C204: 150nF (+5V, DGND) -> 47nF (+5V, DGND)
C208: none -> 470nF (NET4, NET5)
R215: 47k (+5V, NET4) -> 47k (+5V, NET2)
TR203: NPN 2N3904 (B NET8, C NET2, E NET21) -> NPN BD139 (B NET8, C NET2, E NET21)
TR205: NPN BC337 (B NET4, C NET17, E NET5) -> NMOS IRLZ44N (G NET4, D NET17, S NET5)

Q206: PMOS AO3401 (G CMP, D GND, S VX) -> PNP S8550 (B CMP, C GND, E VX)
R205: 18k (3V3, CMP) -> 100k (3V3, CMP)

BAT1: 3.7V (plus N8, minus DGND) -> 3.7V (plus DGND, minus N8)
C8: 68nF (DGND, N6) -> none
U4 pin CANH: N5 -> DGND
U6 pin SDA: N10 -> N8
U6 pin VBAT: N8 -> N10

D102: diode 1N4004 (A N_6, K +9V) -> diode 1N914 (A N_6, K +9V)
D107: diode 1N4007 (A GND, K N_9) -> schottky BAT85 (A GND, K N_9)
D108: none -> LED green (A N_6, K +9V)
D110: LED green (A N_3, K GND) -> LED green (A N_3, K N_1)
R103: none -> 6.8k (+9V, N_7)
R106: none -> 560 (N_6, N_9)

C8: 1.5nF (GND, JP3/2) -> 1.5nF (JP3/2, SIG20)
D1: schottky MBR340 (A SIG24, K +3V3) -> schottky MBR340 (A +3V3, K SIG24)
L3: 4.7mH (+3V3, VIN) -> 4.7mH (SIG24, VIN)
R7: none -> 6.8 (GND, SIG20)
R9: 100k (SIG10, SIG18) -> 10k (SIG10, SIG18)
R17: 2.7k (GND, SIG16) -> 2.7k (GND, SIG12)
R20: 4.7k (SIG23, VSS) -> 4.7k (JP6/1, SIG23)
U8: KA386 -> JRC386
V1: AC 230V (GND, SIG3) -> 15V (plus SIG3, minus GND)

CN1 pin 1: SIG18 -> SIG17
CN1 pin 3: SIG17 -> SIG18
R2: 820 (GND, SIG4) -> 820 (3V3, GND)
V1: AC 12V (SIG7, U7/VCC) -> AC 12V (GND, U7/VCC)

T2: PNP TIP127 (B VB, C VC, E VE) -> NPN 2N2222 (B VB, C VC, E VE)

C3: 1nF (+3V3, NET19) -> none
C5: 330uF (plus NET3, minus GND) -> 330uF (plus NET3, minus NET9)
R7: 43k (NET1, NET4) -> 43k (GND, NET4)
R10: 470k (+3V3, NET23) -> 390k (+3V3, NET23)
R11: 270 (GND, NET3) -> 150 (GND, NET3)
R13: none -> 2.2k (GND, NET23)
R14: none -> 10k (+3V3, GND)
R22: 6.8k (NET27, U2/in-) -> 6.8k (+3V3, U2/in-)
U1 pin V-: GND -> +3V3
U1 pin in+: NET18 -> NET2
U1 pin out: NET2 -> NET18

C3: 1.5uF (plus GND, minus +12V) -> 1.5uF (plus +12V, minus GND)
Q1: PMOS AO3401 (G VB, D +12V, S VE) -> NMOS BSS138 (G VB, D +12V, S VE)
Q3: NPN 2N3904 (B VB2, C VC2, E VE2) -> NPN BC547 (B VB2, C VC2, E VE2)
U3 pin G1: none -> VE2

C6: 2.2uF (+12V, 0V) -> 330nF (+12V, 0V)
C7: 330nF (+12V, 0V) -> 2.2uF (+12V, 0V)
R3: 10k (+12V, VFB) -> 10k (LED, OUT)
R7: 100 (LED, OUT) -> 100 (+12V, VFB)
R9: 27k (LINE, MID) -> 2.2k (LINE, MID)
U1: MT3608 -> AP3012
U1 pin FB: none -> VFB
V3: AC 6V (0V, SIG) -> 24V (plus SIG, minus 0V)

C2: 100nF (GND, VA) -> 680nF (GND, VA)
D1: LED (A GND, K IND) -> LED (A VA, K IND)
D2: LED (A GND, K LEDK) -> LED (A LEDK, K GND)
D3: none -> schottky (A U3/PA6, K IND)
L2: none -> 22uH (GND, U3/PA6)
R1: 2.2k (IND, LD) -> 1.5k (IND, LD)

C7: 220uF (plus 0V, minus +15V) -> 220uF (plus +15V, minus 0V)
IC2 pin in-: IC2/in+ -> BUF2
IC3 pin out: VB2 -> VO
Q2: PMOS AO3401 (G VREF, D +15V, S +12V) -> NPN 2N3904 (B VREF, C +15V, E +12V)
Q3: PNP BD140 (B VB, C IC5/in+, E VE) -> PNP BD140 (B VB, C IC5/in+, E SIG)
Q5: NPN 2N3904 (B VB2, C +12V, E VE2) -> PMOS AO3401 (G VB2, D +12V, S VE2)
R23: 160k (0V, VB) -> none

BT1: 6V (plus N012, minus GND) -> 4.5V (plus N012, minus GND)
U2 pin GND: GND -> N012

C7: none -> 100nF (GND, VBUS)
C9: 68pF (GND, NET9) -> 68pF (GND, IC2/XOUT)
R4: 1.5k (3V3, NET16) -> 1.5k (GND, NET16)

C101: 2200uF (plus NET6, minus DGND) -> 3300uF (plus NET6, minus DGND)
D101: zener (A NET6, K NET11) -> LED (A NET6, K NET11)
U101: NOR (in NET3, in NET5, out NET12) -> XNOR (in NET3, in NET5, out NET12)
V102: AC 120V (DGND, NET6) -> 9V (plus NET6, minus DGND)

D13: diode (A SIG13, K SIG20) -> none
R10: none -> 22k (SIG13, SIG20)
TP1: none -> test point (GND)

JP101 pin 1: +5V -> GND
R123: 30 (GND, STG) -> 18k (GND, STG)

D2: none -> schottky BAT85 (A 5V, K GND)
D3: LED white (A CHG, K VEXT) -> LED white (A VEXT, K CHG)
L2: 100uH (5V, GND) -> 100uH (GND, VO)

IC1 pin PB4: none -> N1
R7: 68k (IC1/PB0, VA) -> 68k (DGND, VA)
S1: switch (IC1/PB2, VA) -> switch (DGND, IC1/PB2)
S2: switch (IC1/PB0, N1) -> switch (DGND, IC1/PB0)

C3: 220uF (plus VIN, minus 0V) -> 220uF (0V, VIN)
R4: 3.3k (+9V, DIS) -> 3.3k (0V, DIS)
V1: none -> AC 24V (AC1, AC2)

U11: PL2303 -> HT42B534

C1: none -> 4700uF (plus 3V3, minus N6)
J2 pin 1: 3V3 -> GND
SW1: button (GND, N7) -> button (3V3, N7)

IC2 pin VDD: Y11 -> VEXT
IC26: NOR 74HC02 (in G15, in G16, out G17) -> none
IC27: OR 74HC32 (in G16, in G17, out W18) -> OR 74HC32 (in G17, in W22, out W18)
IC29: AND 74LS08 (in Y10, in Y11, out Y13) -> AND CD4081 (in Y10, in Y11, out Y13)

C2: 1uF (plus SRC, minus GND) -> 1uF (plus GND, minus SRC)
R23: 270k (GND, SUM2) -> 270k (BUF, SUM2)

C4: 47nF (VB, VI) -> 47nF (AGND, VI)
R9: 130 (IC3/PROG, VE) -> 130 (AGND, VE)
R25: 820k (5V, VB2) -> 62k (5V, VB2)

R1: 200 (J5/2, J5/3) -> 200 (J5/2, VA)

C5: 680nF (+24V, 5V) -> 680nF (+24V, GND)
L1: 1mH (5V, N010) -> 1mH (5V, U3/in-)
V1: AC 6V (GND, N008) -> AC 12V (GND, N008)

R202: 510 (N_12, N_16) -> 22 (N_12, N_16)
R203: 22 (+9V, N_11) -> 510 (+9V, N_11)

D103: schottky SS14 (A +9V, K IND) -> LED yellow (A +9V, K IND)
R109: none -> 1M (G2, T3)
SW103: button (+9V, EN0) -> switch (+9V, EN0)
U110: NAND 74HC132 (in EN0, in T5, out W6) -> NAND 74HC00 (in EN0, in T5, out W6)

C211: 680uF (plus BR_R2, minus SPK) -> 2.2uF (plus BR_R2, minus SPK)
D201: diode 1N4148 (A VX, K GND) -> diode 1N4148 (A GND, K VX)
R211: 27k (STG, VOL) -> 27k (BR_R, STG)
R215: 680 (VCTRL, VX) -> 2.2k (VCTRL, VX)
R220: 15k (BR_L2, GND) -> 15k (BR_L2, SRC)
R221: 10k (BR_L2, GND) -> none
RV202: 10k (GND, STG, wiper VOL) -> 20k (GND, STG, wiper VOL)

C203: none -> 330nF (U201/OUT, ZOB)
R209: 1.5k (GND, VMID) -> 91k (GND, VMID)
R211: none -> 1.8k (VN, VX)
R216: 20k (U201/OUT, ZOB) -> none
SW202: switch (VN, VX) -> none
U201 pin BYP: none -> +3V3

═══

■ Problem to work on
Every line above from the line with "V102: AC 120V" to the line with "C4: 47nF (VB, VI) -> 47nF (AGND, VI)", inclusive, must be returned exactly; no other line belongs in the reply.

■ Solution to this task
V102: AC 120V (DGND, NET6) -> 9V (plus NET6, minus DGND)

D13: diode (A SIG13, K SIG20) -> none
R10: none -> 22k (SIG13, SIG20)
TP1: none -> test point (GND)

JP101 pin 1: +5V -> GND
R123: 30 (GND, STG) -> 18k (GND, STG)

D2: none -> schottky BAT85 (A 5V, K GND)
D3: LED white (A CHG, K VEXT) -> LED white (A VEXT, K CHG)
L2: 100uH (5V, GND) -> 100uH (GND, VO)

IC1 pin PB4: none -> N1
R7: 68k (IC1/PB0, VA) -> 68k (DGND, VA)
S1: switch (IC1/PB2, VA) -> switch (DGND, IC1/PB2)
S2: switch (IC1/PB0, N1) -> switch (DGND, IC1/PB0)

C3: 220uF (plus VIN, minus 0V) -> 220uF (0V, VIN)
R4: 3.3k (+9V, DIS) -> 3.3k (0V, DIS)
V1: none -> AC 24V (AC1, AC2)

U11: PL2303 -> HT42B534

C1: none -> 4700uF (plus 3V3, minus N6)
J2 pin 1: 3V3 -> GND
SW1: button (GND, N7) -> button (3V3, N7)

IC2 pin VDD: Y11 -> VEXT
IC26: NOR 74HC02 (in G15, in G16, out G17) -> none
IC27: OR 74HC32 (in G16, in G17, out W18) -> OR 74HC32 (in G17, in W22, out W18)
IC29: AND 74LS08 (in Y10, in Y11, out Y13) -> AND CD4081 (in Y10, in Y11, out Y13)

C2: 1uF (plus SRC, minus GND) -> 1uF (plus GND, minus SRC)
R23: 270k (GND, SUM2) -> 270k (BUF, SUM2)

C4: 47nF (VB, VI) -> 47nF (AGND, VI)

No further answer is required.